● **PROBLEM REQUIREMENTS**: From the listing, collect all lines containing the word "coordinates".

● **DATA UNDER STUDY**:

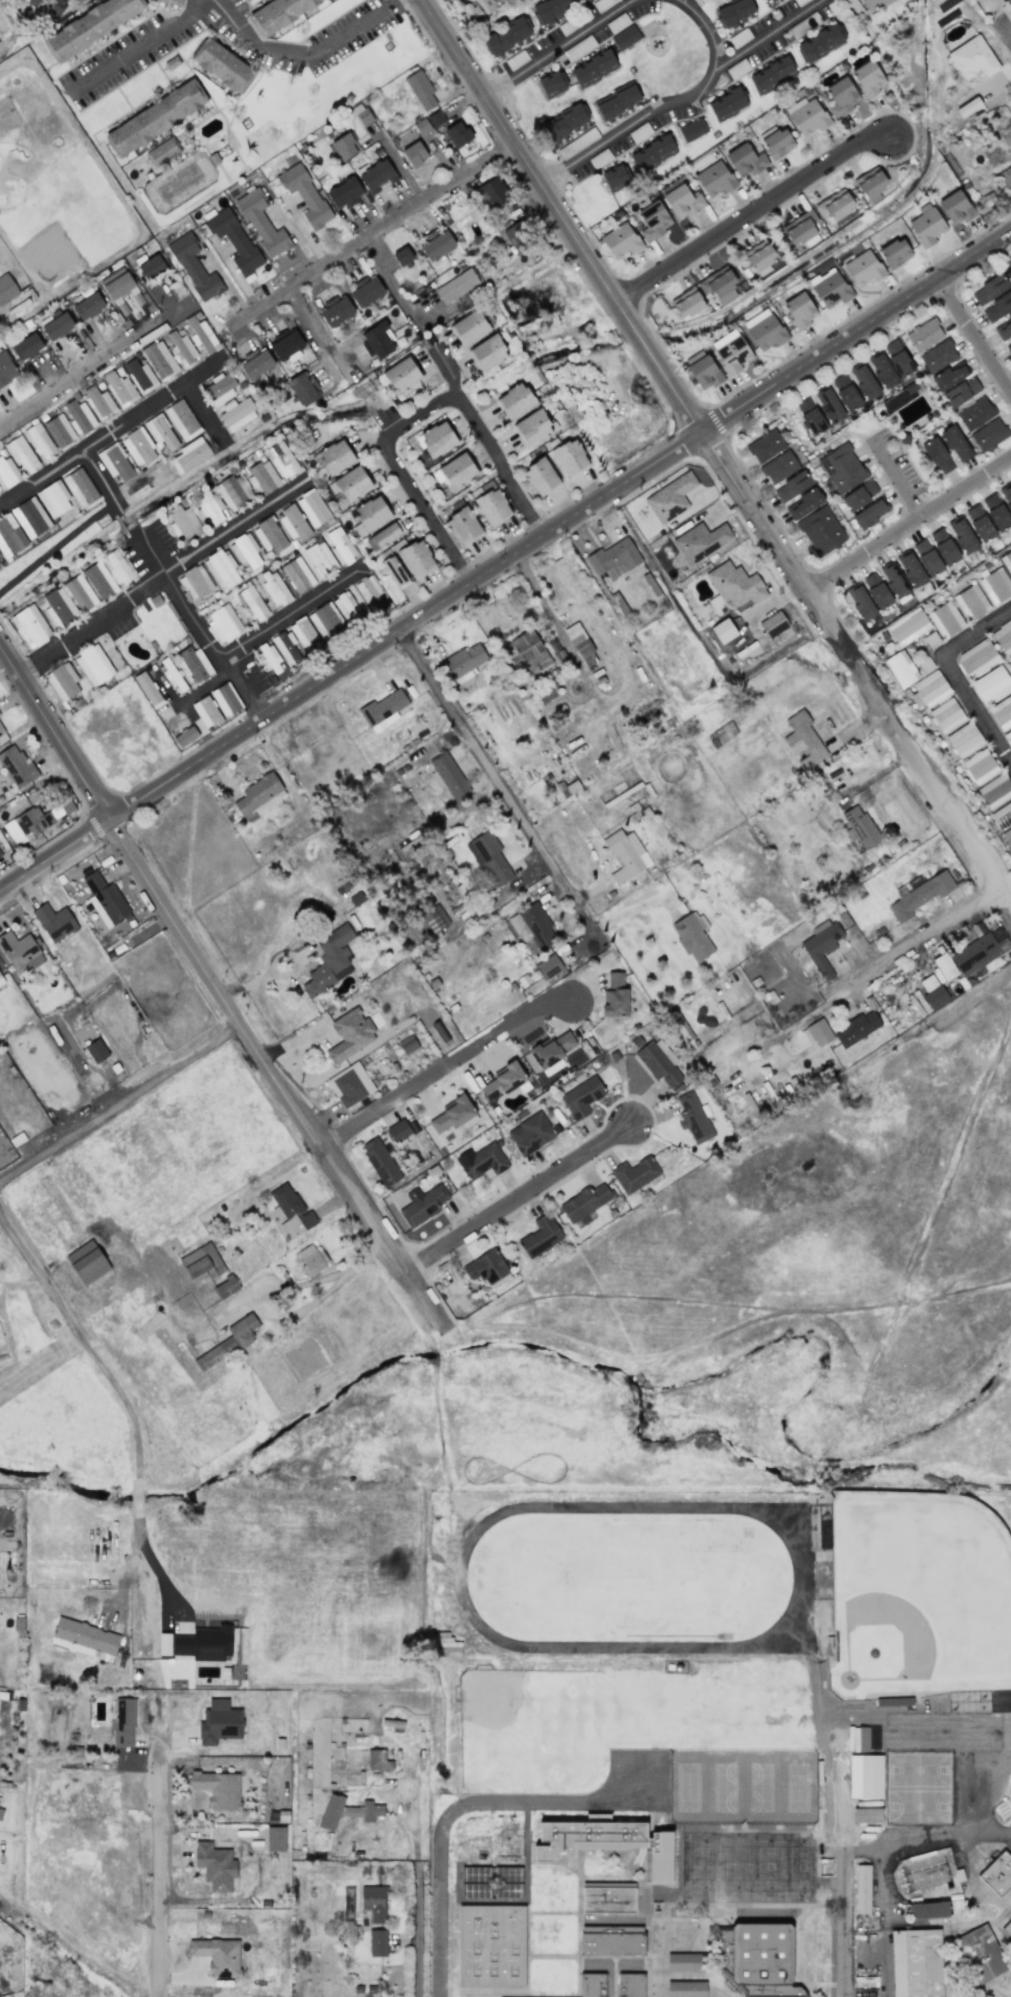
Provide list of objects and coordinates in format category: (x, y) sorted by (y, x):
building: (765, 0)
building: (1002, 0)
building: (170, 2)
road: (682, 2)
building: (874, 4)
building: (46, 7)
building: (478, 9)
building: (549, 10)
building: (278, 13)
building: (734, 13)
building: (90, 27)
road: (710, 32)
building: (625, 37)
building: (820, 43)
road: (142, 46)
road: (561, 49)
road: (1002, 49)
road: (306, 55)
building: (972, 58)
parking lot: (293, 62)
building: (222, 66)
building: (593, 69)
building: (772, 75)
building: (867, 78)
building: (551, 84)
building: (420, 89)
building: (841, 96)
building: (617, 101)
building: (727, 104)
road: (693, 105)
building: (968, 107)
building: (363, 115)
building: (807, 116)
building: (155, 118)
building: (435, 119)
building: (564, 122)
building: (421, 126)
building: (692, 130)
building: (457, 134)
building: (777, 143)
building: (341, 147)
building: (162, 152)
building: (652, 153)
building: (414, 154)
building: (745, 160)
building: (375, 175)
building: (614, 178)
building: (714, 179)
building: (870, 184)
building: (344, 193)
building: (493, 193)
building: (305, 194)
building: (682, 201)
building: (834, 205)
building: (955, 207)
road: (751, 213)
building: (653, 221)
building: (262, 224)
building: (926, 225)
building: (801, 229)
road: (1010, 230)
road: (371, 235)
building: (518, 237)
building: (233, 239)
building: (620, 241)
building: (436, 244)
building: (894, 253)
building: (402, 256)
building: (759, 256)
building: (151, 267)
building: (194, 267)
building: (863, 268)
road: (391, 283)
building: (718, 285)
building: (456, 286)
building: (830, 288)
building: (989, 289)
building: (7, 290)
building: (365, 291)
building: (687, 304)
building: (87, 306)
building: (997, 307)
building: (799, 310)
building: (336, 311)
road: (306, 318)
building: (57, 326)
building: (469, 327)
building: (1003, 329)
building: (764, 330)
building: (201, 335)
building: (923, 335)
road: (971, 336)
building: (377, 340)
building: (286, 343)
building: (26, 346)
building: (181, 347)
building: (1008, 347)
building: (488, 352)
building: (730, 352)
building: (937, 355)
building: (897, 358)
building: (159, 360)
building: (255, 363)
road: (445, 367)
building: (6, 369)
building: (702, 370)
building: (881, 370)
road: (77, 372)
building: (402, 375)
building: (949, 375)
building: (140, 376)
building: (863, 380)
building: (219, 388)
building: (909, 388)
building: (119, 389)
building: (302, 389)
building: (845, 392)
building: (961, 392)
building: (515, 400)
building: (99, 403)
building: (828, 405)
road: (415, 412)
building: (975, 413)
building: (237, 414)
building: (810, 416)
building: (79, 417)
building: (182, 420)
building: (533, 427)
building: (59, 430)
building: (160, 432)
road: (114, 433)
building: (988, 435)
building: (436, 439)
building: (39, 442)
building: (955, 444)
building: (765, 446)
building: (138, 447)
road: (714, 454)
building: (21, 455)
building: (190, 455)
building: (937, 456)
building: (335, 457)
building: (569, 457)
building: (282, 459)
building: (115, 462)
building: (778, 466)
building: (841, 468)
building: (7, 472)
building: (455, 472)
building: (262, 476)
building: (540, 476)
road: (896, 478)
building: (350, 484)
building: (792, 486)
building: (80, 487)
building: (233, 492)
building: (1007, 493)
building: (859, 495)
building: (670, 497)
building: (53, 499)
building: (805, 503)
building: (492, 506)
building: (312, 508)
building: (209, 510)
building: (996, 512)
building: (868, 514)
building: (30, 517)
road: (906, 522)
building: (294, 523)
building: (979, 523)
building: (183, 524)
building: (463, 526)
road: (79, 527)
building: (821, 530)
building: (962, 535)
building: (10, 536)
building: (269, 536)
building: (383, 536)
building: (701, 541)
building: (340, 546)
building: (943, 546)
building: (245, 550)
building: (927, 557)
building: (319, 558)
building: (416, 558)
building: (614, 558)
building: (1007, 561)
road: (506, 563)
building: (0, 564)
building: (116, 567)
building: (221, 569)
building: (910, 569)
building: (394, 571)
building: (297, 575)
road: (163, 579)
building: (99, 580)
building: (892, 580)
building: (195, 582)
building: (735, 584)
building: (996, 586)
building: (274, 589)
building: (876, 591)
building: (80, 593)
building: (370, 594)
building: (860, 602)
building: (971, 602)
building: (251, 604)
building: (350, 607)
building: (59, 608)
road: (295, 615)
building: (945, 619)
building: (325, 621)
building: (223, 623)
building: (773, 624)
building: (30, 626)
building: (907, 626)
building: (304, 635)
building: (1003, 637)
building: (580, 645)
road: (216, 648)
building: (286, 648)
building: (528, 648)
building: (269, 657)
building: (976, 658)
building: (1009, 658)
building: (463, 661)
building: (194, 664)
building: (93, 665)
building: (900, 669)
road: (955, 672)
building: (172, 675)
building: (62, 682)
building: (991, 685)
building: (147, 688)
building: (928, 690)
building: (545, 694)
building: (226, 699)
building: (383, 710)
building: (206, 712)
building: (1002, 712)
building: (946, 715)
building: (721, 734)
building: (2, 735)
building: (184, 736)
building: (1008, 736)
building: (964, 740)
building: (804, 743)
building: (979, 766)
building: (16, 767)
building: (447, 775)
road: (495, 781)
building: (995, 791)
building: (259, 797)
building: (1002, 815)
building: (35, 820)
building: (860, 826)
building: (1007, 837)
building: (626, 855)
building: (0, 856)
building: (489, 859)
building: (919, 894)
building: (105, 900)
building: (54, 922)
building: (432, 922)
building: (532, 928)
building: (692, 936)
road: (911, 941)
building: (821, 946)
building: (979, 950)
building: (19, 952)
building: (329, 961)
building: (944, 966)
building: (548, 967)
road: (266, 978)
building: (1, 981)
road: (216, 987)
building: (932, 992)
building: (615, 995)
building: (857, 1028)
building: (819, 1032)
building: (350, 1034)
building: (407, 1045)
building: (96, 1051)
building: (660, 1063)
road: (442, 1065)
building: (503, 1080)
building: (350, 1085)
building: (581, 1098)
road: (121, 1107)
building: (451, 1115)
building: (693, 1118)
building: (398, 1130)
building: (530, 1134)
building: (380, 1161)
building: (481, 1161)
building: (634, 1174)
road: (519, 1202)
building: (584, 1202)
building: (422, 1205)
building: (290, 1212)
building: (540, 1236)
building: (311, 1259)
building: (87, 1262)
building: (201, 1262)
building: (485, 1267)
road: (301, 1283)
building: (225, 1287)
road: (85, 1340)
building: (228, 1342)
road: (437, 1408)
road: (139, 1497)
road: (138, 1536)
road: (162, 1581)
park: (917, 1593)
building: (84, 1639)
building: (204, 1643)
building: (447, 1646)
road: (958, 1719)
building: (219, 1723)
building: (123, 1724)
building: (860, 1739)
building: (377, 1760)
building: (864, 1776)
building: (218, 1789)
building: (348, 1810)
building: (0, 1813)
building: (867, 1815)
building: (597, 1817)
building: (275, 1839)
building: (608, 1843)
building: (215, 1866)
building: (513, 1874)
building: (997, 1874)
building: (476, 1875)
road: (849, 1877)
road: (163, 1880)
building: (861, 1889)
building: (608, 1900)
building: (374, 1902)
building: (927, 1910)
road: (422, 1932)
building: (1008, 1932)
building: (377, 1943)
building: (611, 1944)
building: (490, 1945)
road: (848, 1950)
building: (217, 1956)
building: (757, 1959)
building: (981, 1959)
building: (685, 1963)
road: (879, 1963)
building: (916, 1963)
building: (591, 1985)
building: (630, 1985)
building: (686, 1989)

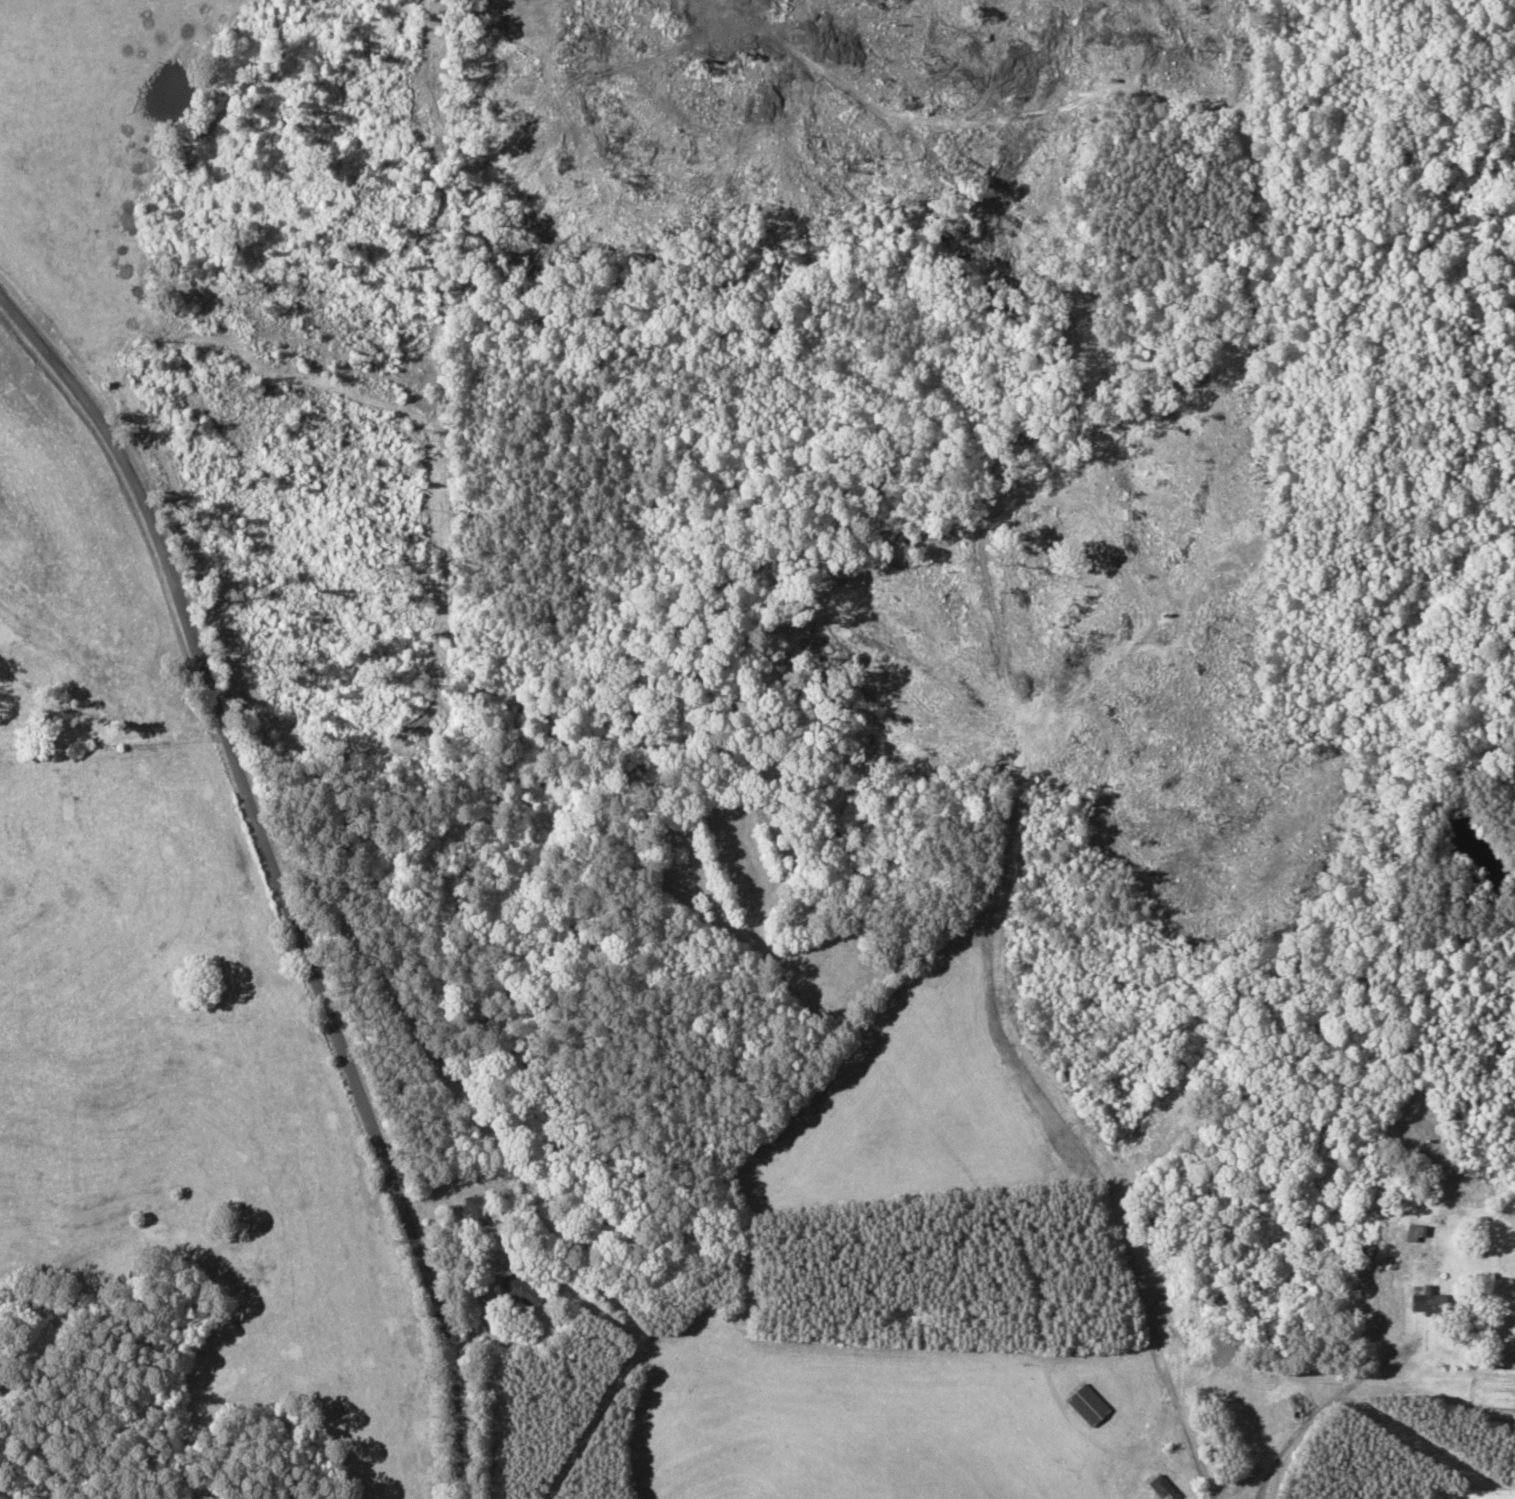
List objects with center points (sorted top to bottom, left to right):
road: (277, 877)
building: (473, 1209)
building: (1414, 1232)
building: (520, 1286)
building: (1429, 1301)
road: (1296, 1392)
building: (1283, 1393)
building: (1088, 1404)

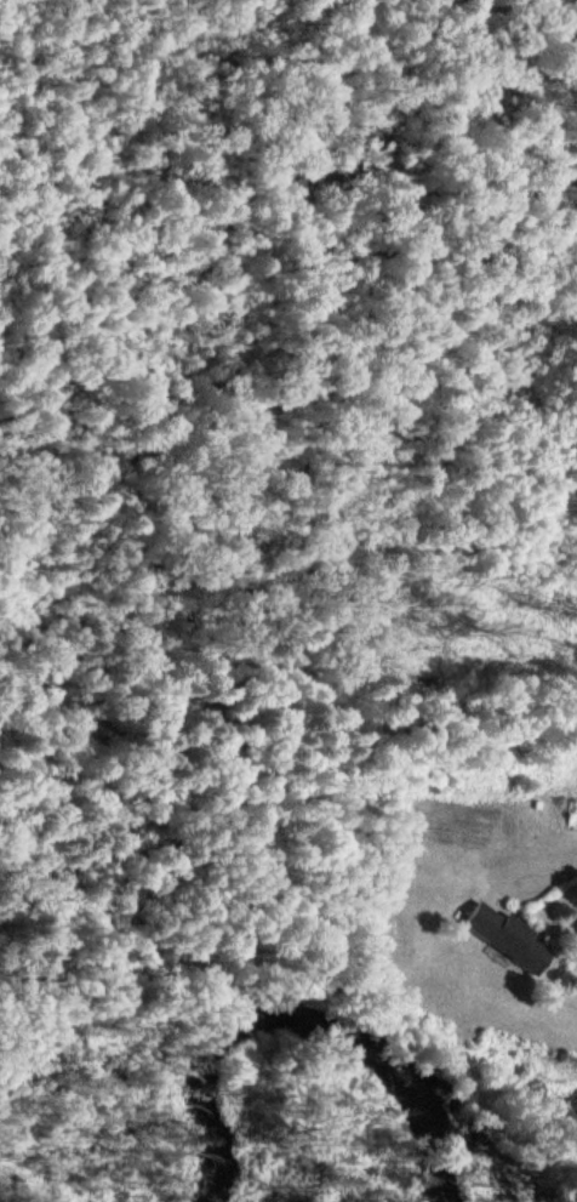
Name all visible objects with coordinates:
building: (503, 940)
river: (313, 1027)

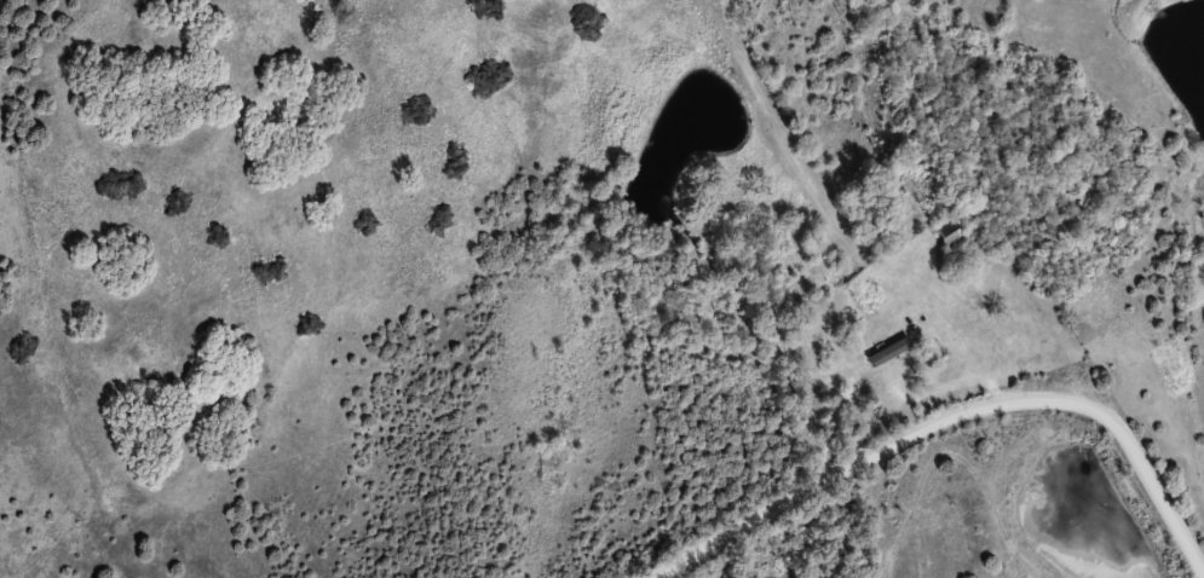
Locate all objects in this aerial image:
building: (951, 234)
road: (962, 419)

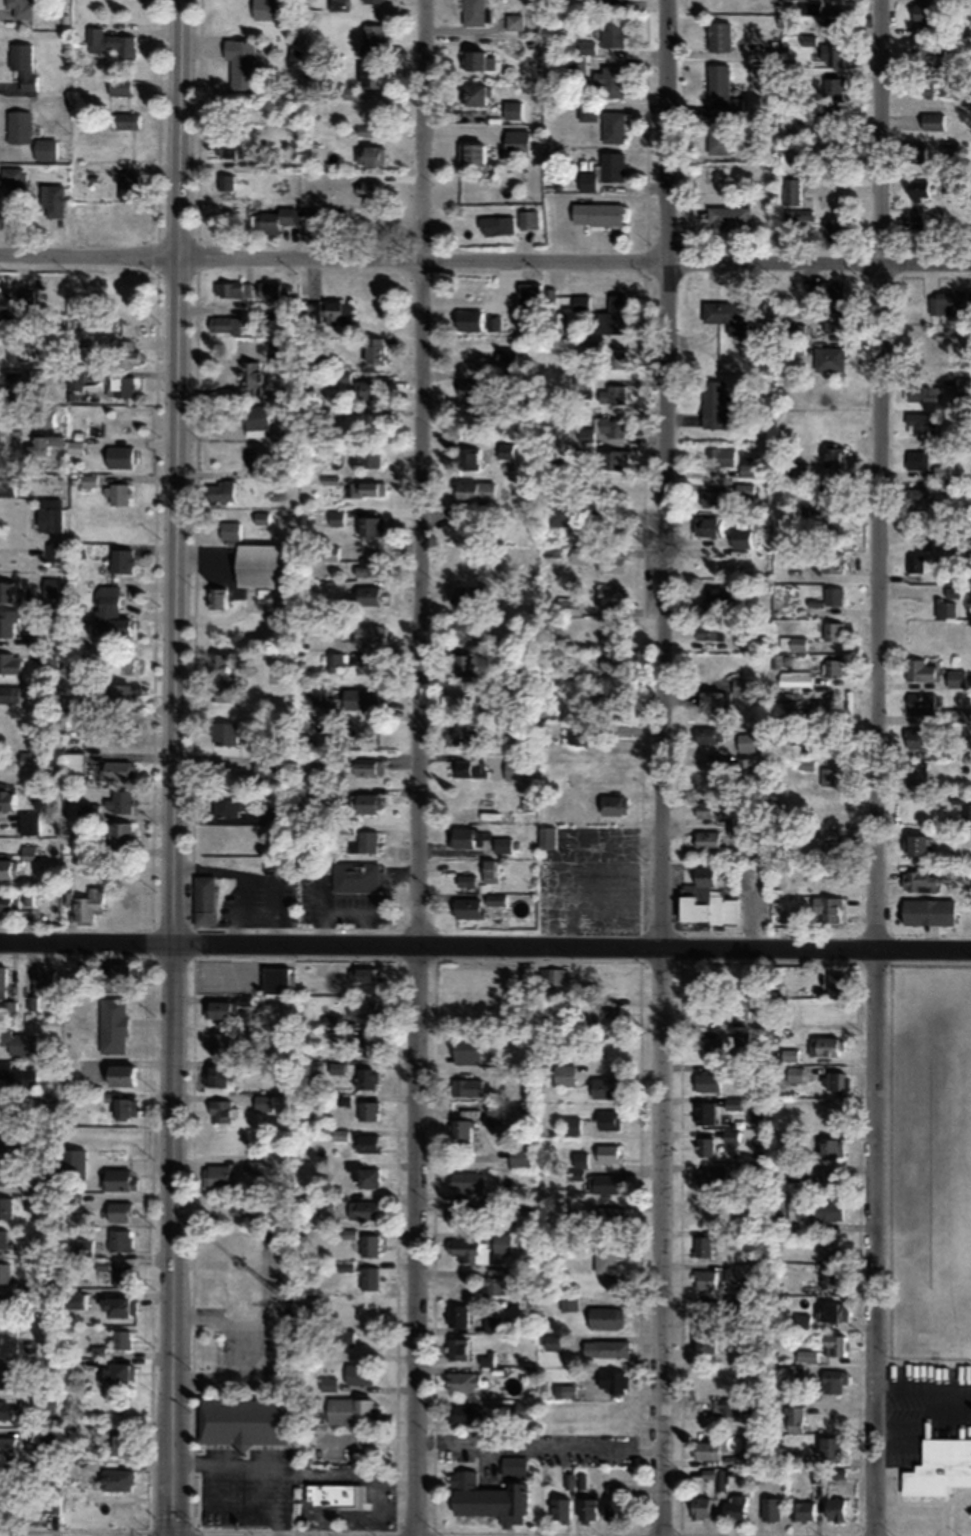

● **COMPLETED EXERCISE**:
Provide list of objects and coordinates in format category: (x, y) sorted by (y, x):
Name all visible objects with coordinates:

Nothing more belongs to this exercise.